Input data:
-- -- --

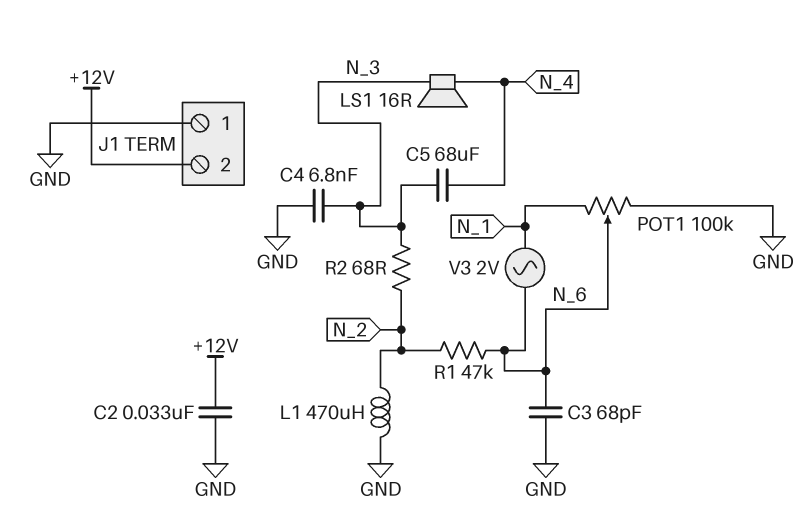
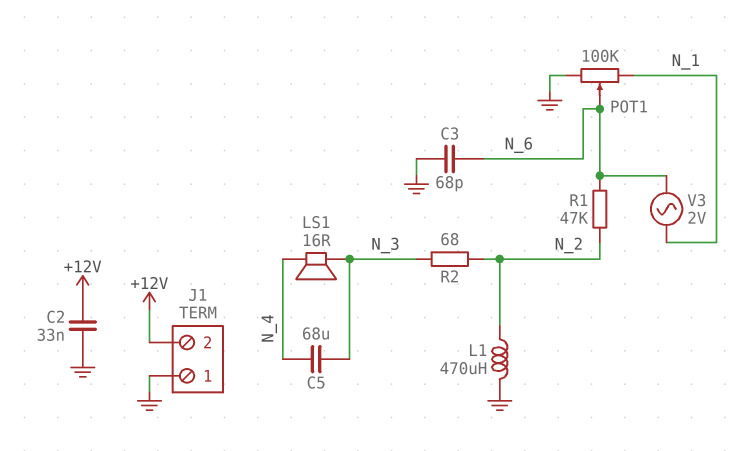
C4: 6.8nF (GND, N_3) -> none

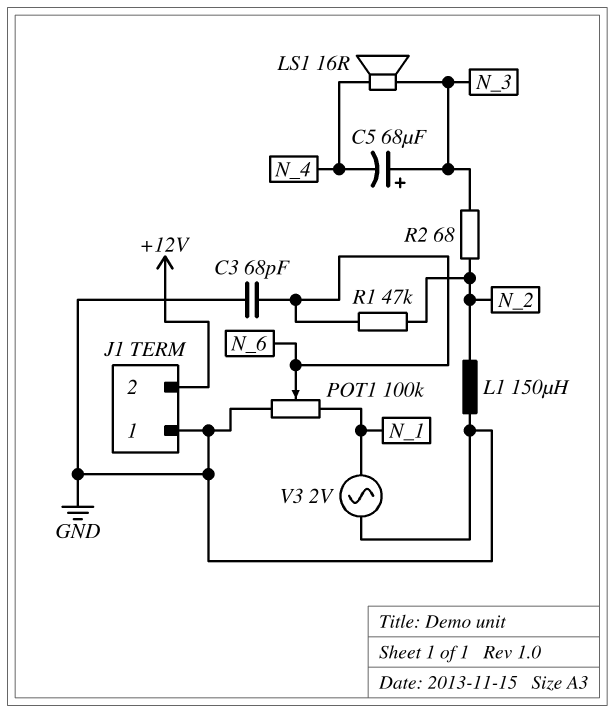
C2: 33nF (+12V, GND) -> none
C5: 68uF (N_3, N_4) -> 68uF (plus N_3, minus N_4)
L1: 470uH (GND, N_2) -> 150uH (GND, N_2)
V3: AC 2V (N_1, N_6) -> AC 2V (GND, N_1)

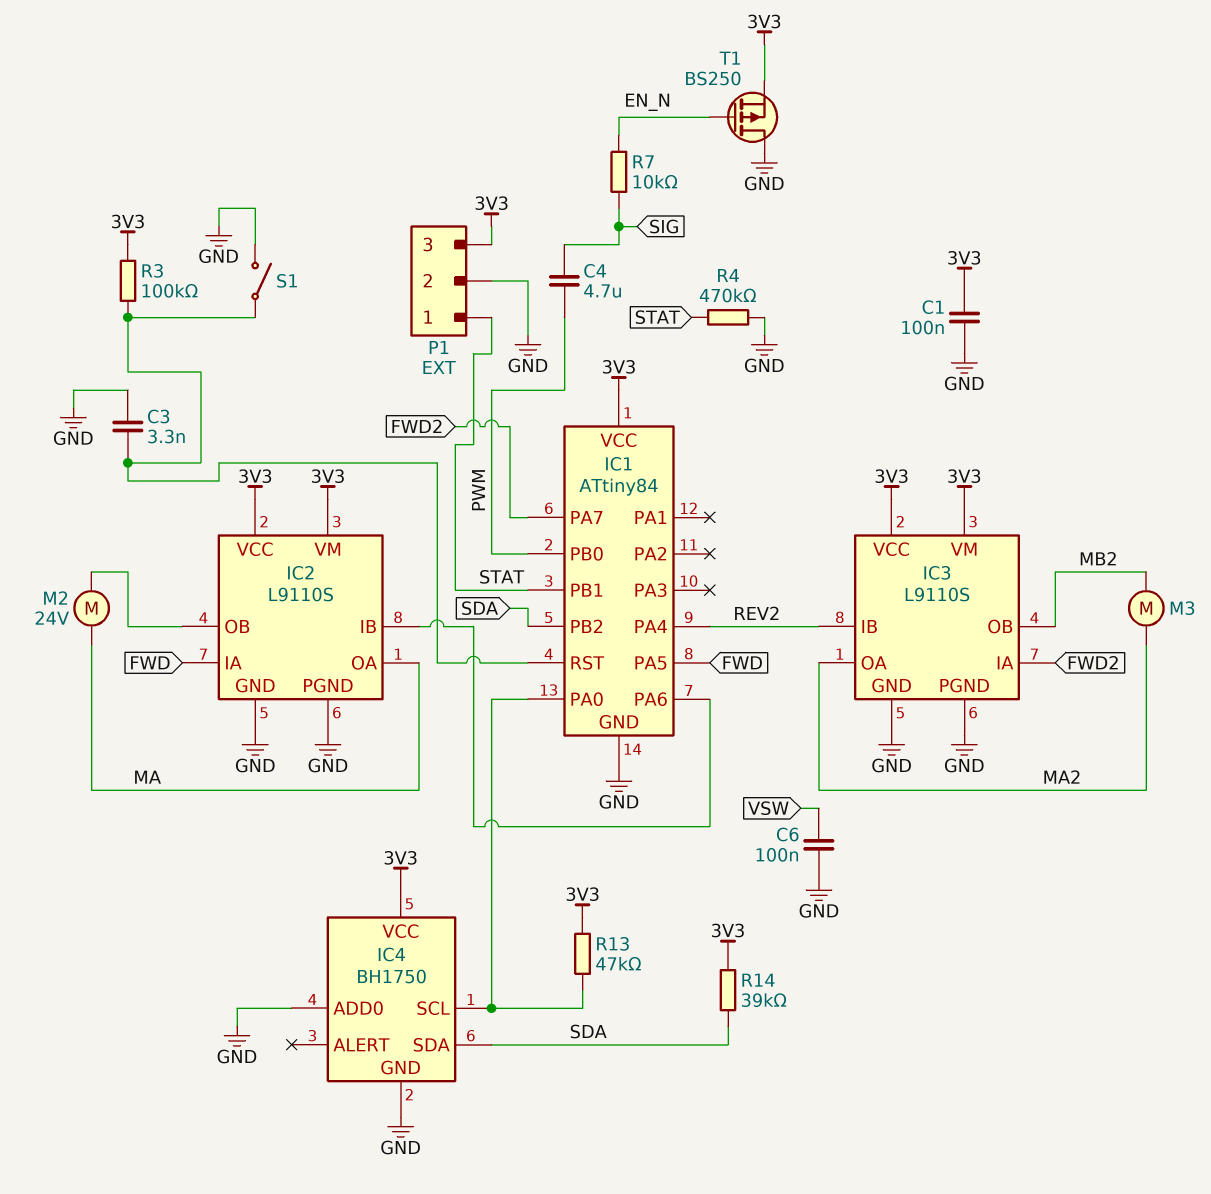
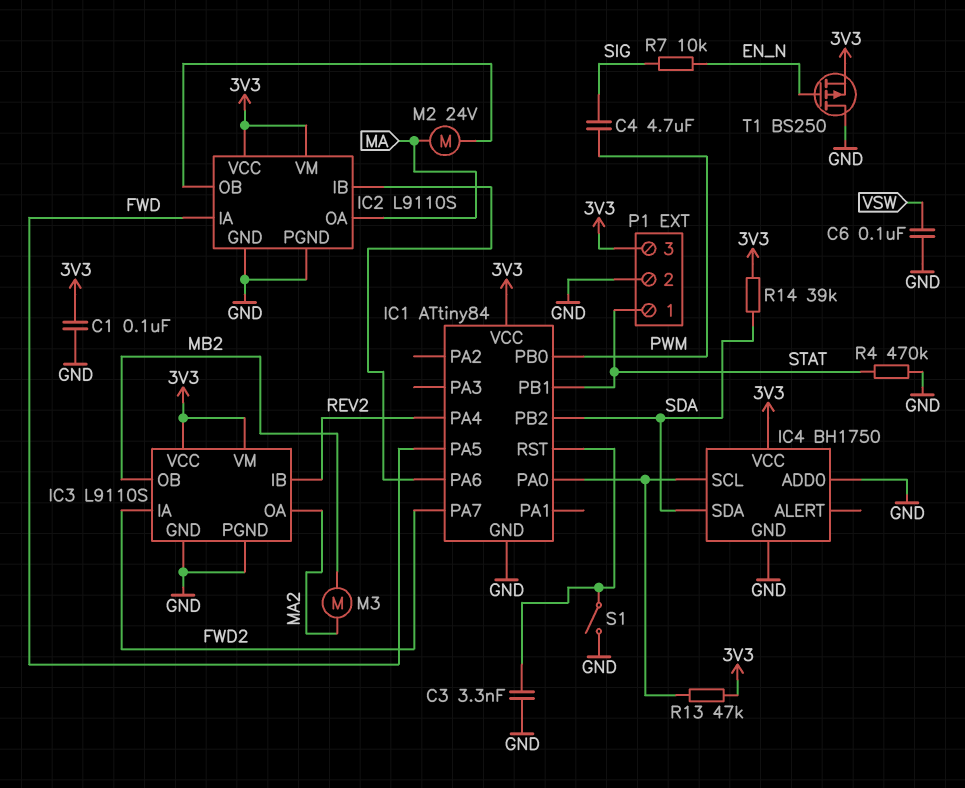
R3: 100k (3V3, IC1/RST) -> none

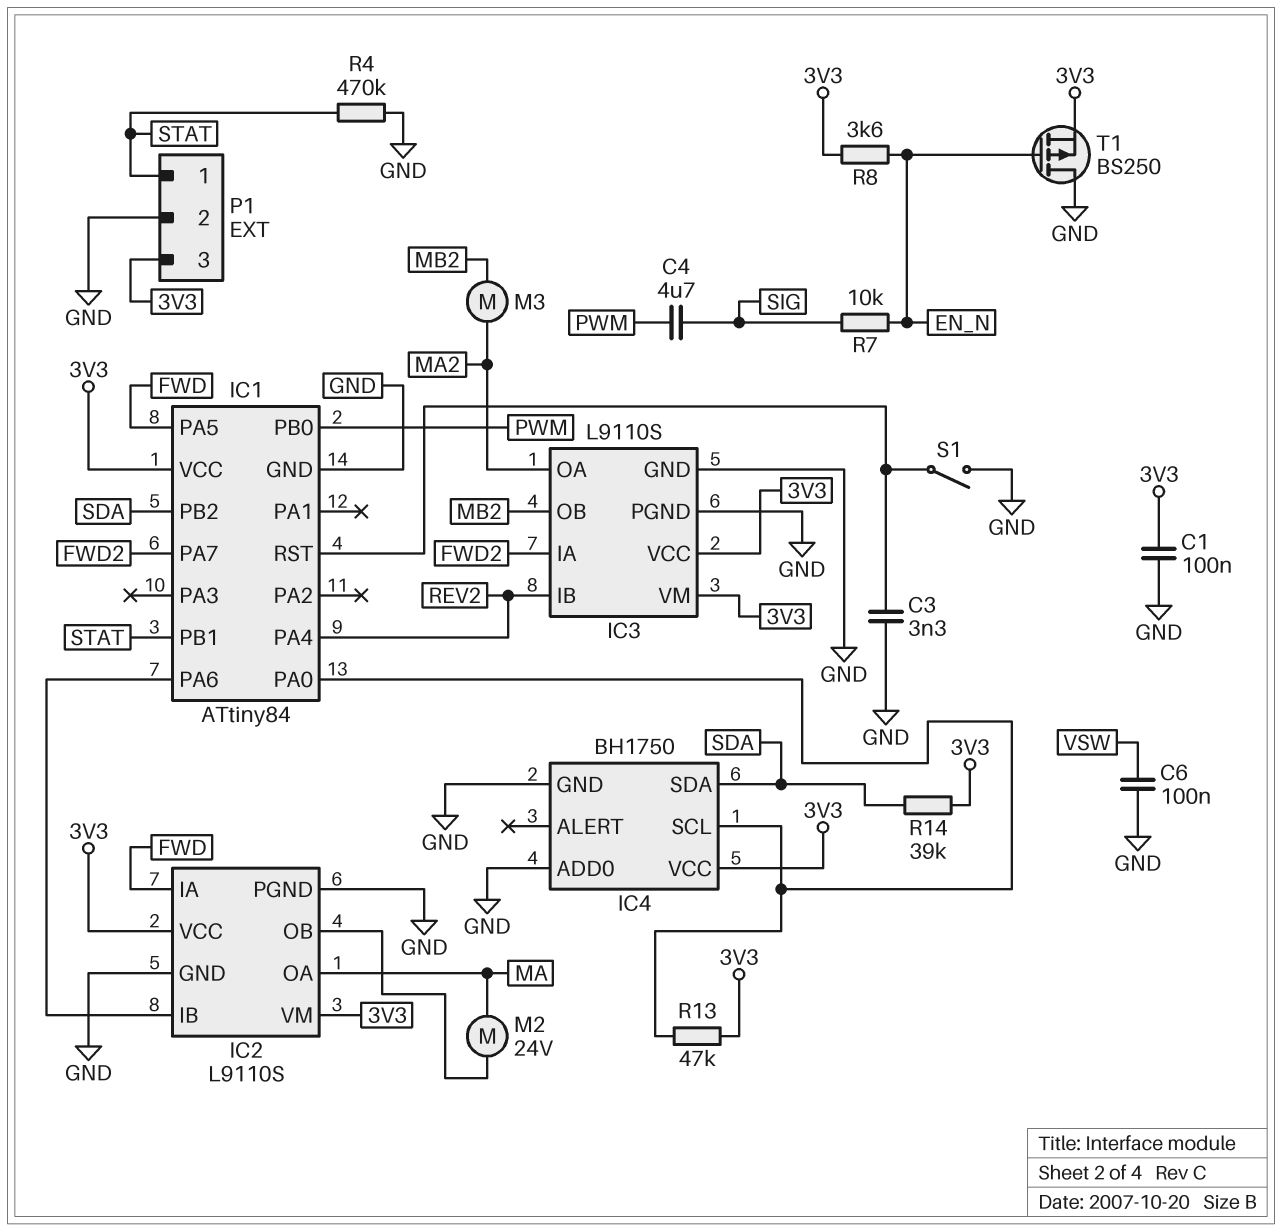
R8: none -> 3.6k (3V3, EN_N)

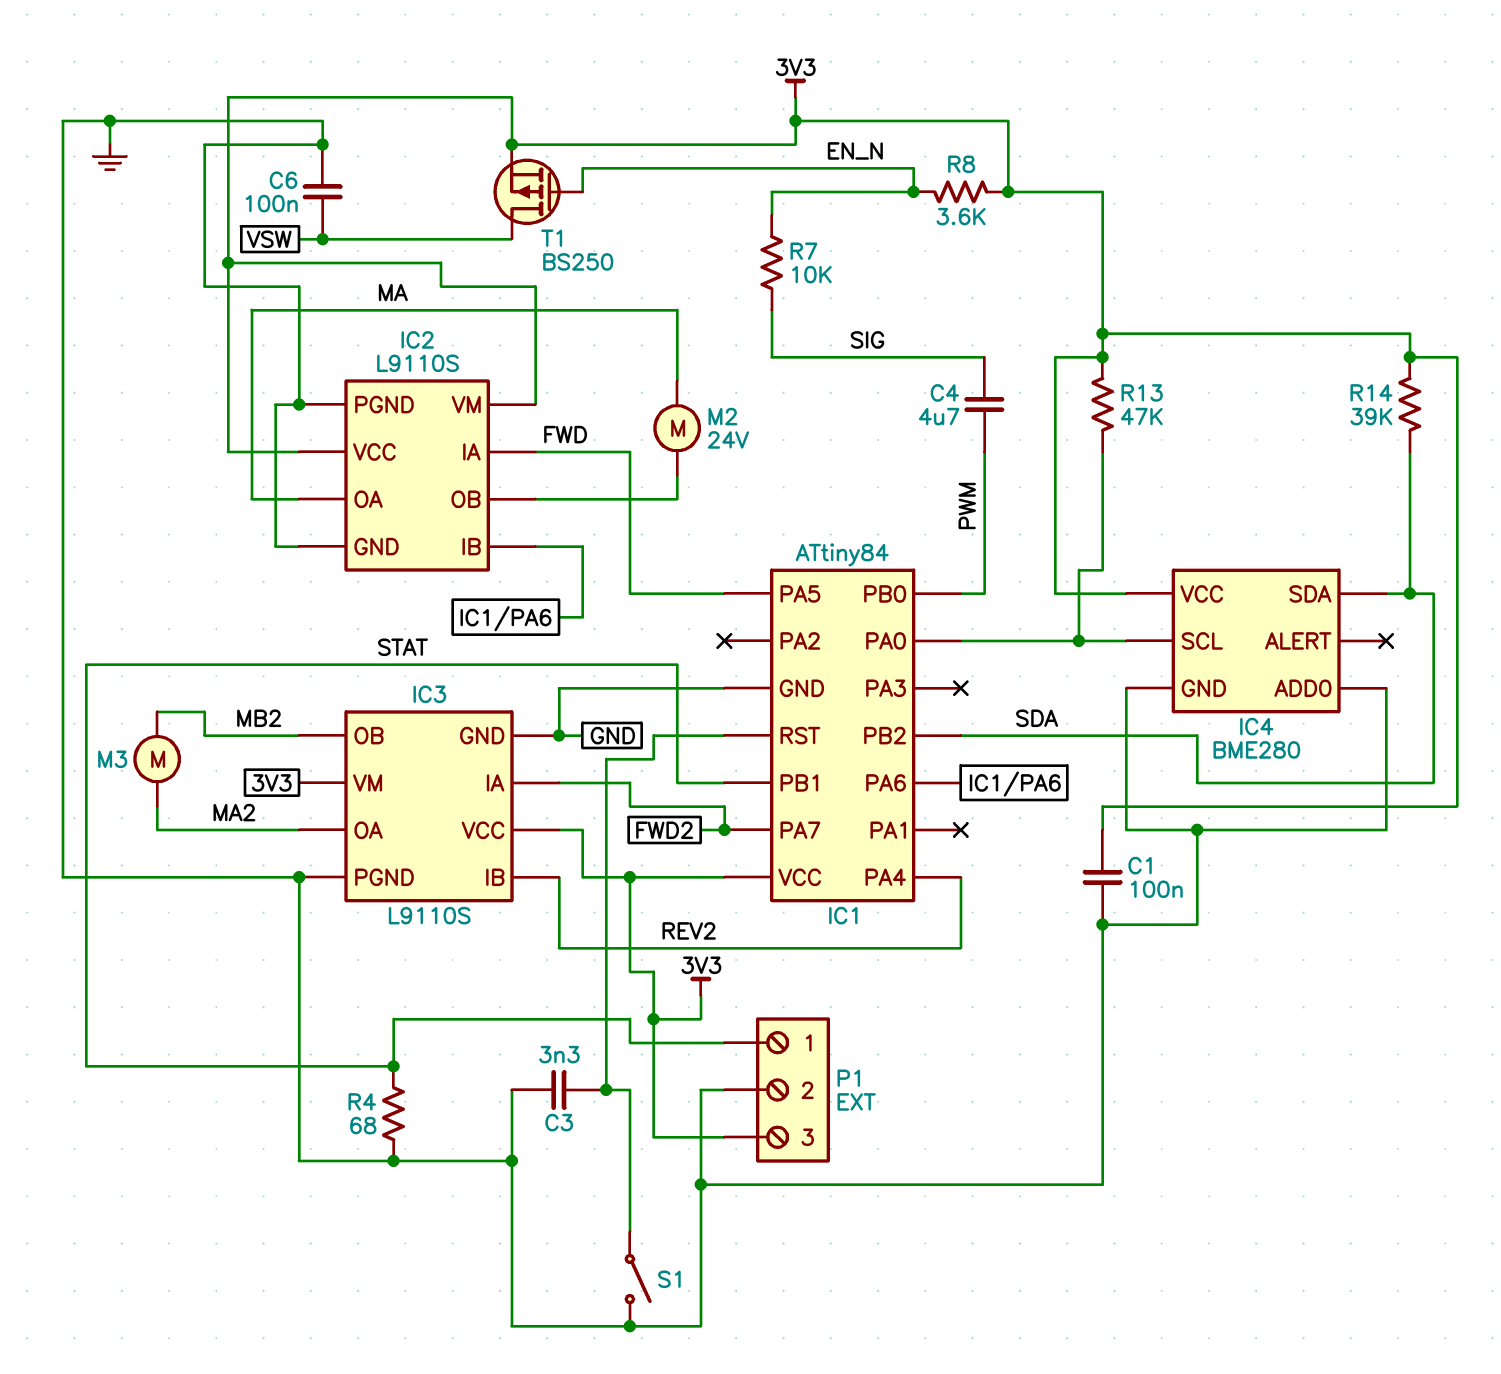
IC4: BH1750 -> BME280
R4: 470k (GND, STAT) -> 68 (GND, STAT)
T1: PMOS BS250 (G EN_N, D GND, S 3V3) -> PMOS BS250 (G EN_N, D VSW, S 3V3)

-- -- --

Problem details: Produce a word-for-word copy of the records, omitting all images.

Response to the exercise:
C4: 6.8nF (GND, N_3) -> none

C2: 33nF (+12V, GND) -> none
C5: 68uF (N_3, N_4) -> 68uF (plus N_3, minus N_4)
L1: 470uH (GND, N_2) -> 150uH (GND, N_2)
V3: AC 2V (N_1, N_6) -> AC 2V (GND, N_1)

R3: 100k (3V3, IC1/RST) -> none

R8: none -> 3.6k (3V3, EN_N)

IC4: BH1750 -> BME280
R4: 470k (GND, STAT) -> 68 (GND, STAT)
T1: PMOS BS250 (G EN_N, D GND, S 3V3) -> PMOS BS250 (G EN_N, D VSW, S 3V3)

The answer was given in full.